### About this task
Each record that comes next should be output exactly; pictures do not belong in the copy.

Excerpts from a dataset
━━━━
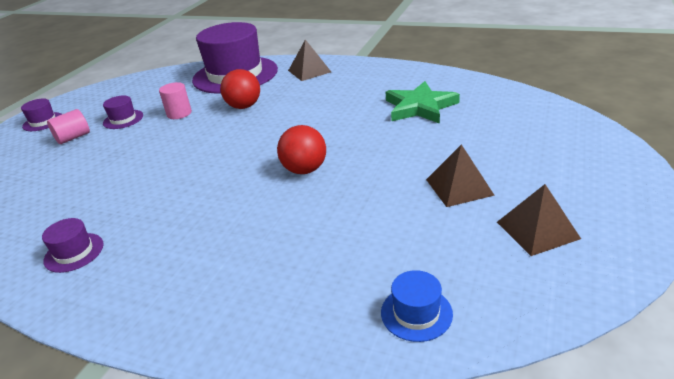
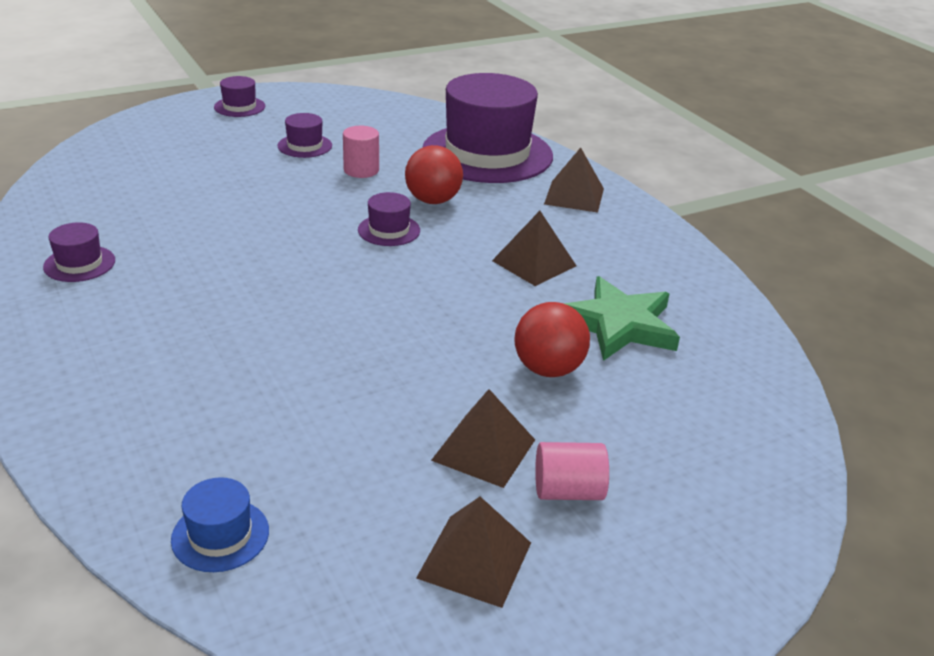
camera: 35 degrees right, 0 degrees up
(73, 137) = (237, 141): pink cylinder -> pink cylinder (568, 491)
(244, 130) = (389, 230): none -> purple hat
(304, 170) = (369, 316): red ball -> red ball (548, 369)
(341, 105) = (534, 263): none -> brown pyramid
━━━━
### Your response
camera: 35 degrees right, 0 degrees up
(73, 137) = (237, 141): pink cylinder -> pink cylinder (568, 491)
(244, 130) = (389, 230): none -> purple hat
(304, 170) = (369, 316): red ball -> red ball (548, 369)
(341, 105) = (534, 263): none -> brown pyramid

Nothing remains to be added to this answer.